## TASK REQUIREMENTS
A complete answer includes every line below with the word "right".

=======

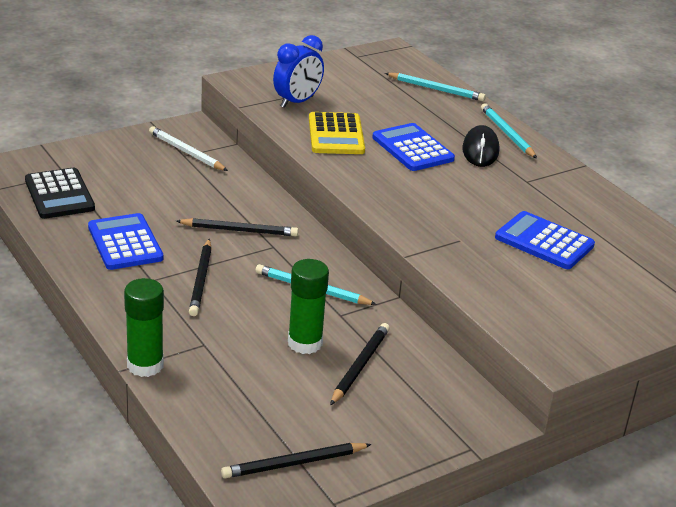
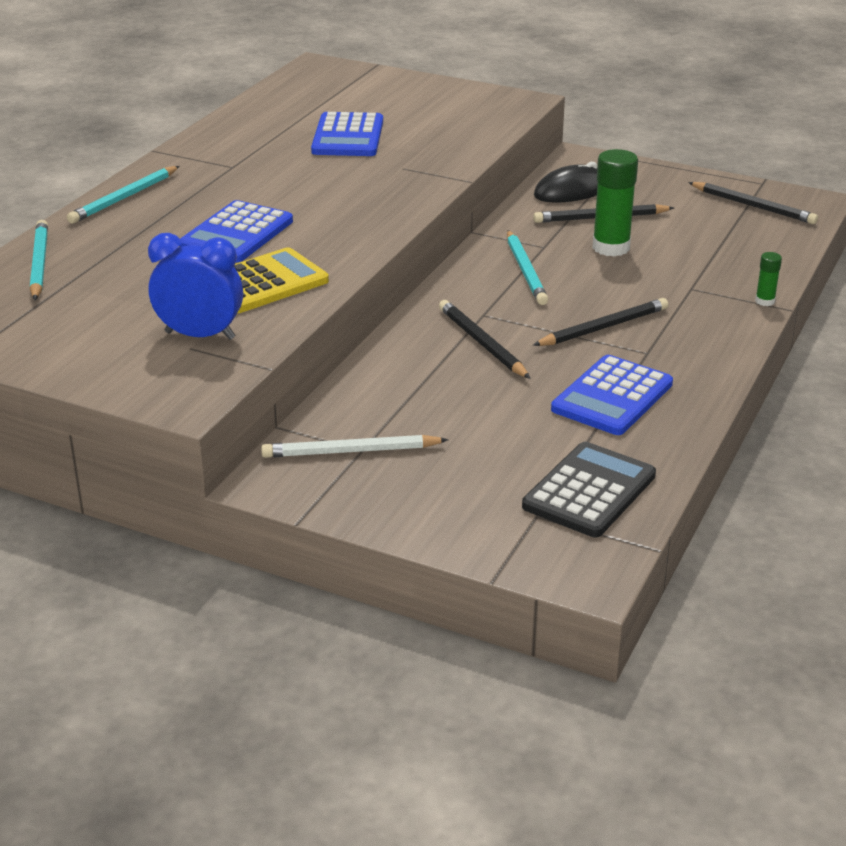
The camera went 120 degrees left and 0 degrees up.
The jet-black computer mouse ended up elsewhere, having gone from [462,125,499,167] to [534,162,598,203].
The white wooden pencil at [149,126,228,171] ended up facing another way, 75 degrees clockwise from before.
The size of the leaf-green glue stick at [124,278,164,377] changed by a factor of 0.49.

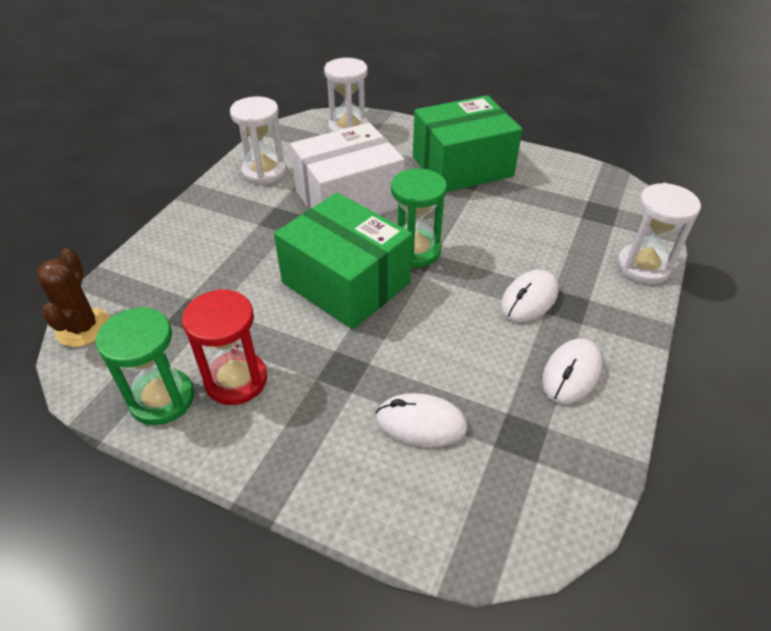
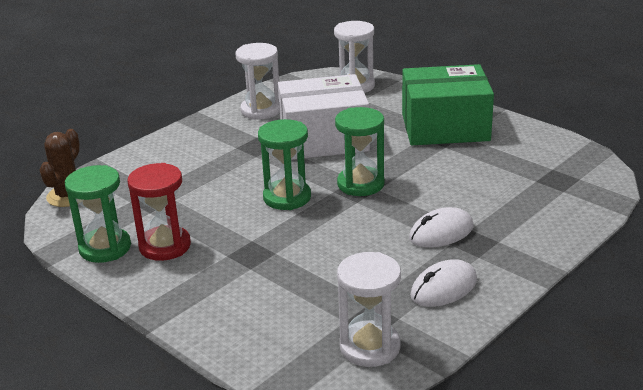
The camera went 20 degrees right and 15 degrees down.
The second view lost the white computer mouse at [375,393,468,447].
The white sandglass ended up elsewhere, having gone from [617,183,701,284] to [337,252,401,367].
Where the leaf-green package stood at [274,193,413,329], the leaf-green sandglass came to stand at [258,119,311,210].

=======

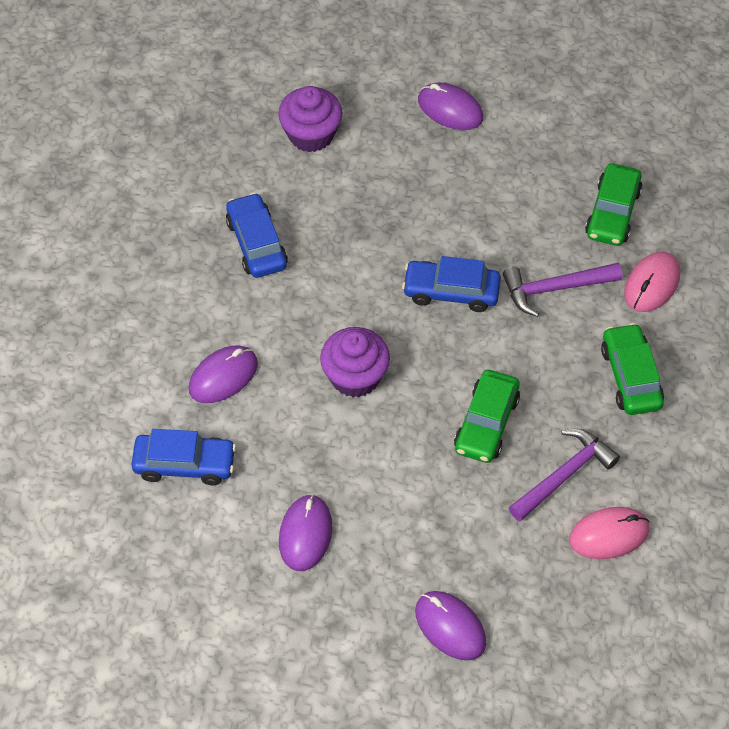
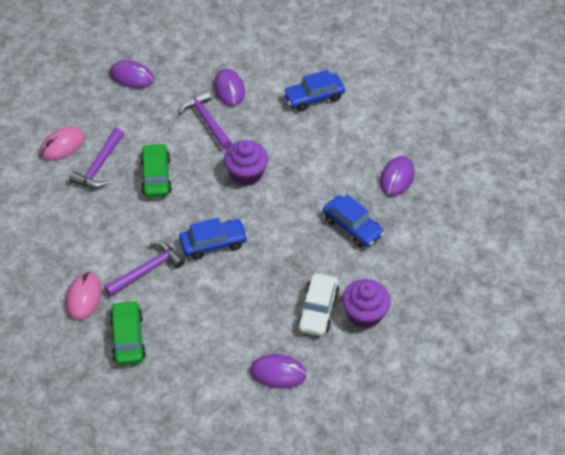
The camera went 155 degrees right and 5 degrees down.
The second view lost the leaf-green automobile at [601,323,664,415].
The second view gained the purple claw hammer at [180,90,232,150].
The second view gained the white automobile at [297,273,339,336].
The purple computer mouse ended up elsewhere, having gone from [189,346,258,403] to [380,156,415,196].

=======

## RESPONSE
The camera went 20 degrees right and 15 degrees down.
The camera went 155 degrees right and 5 degrees down.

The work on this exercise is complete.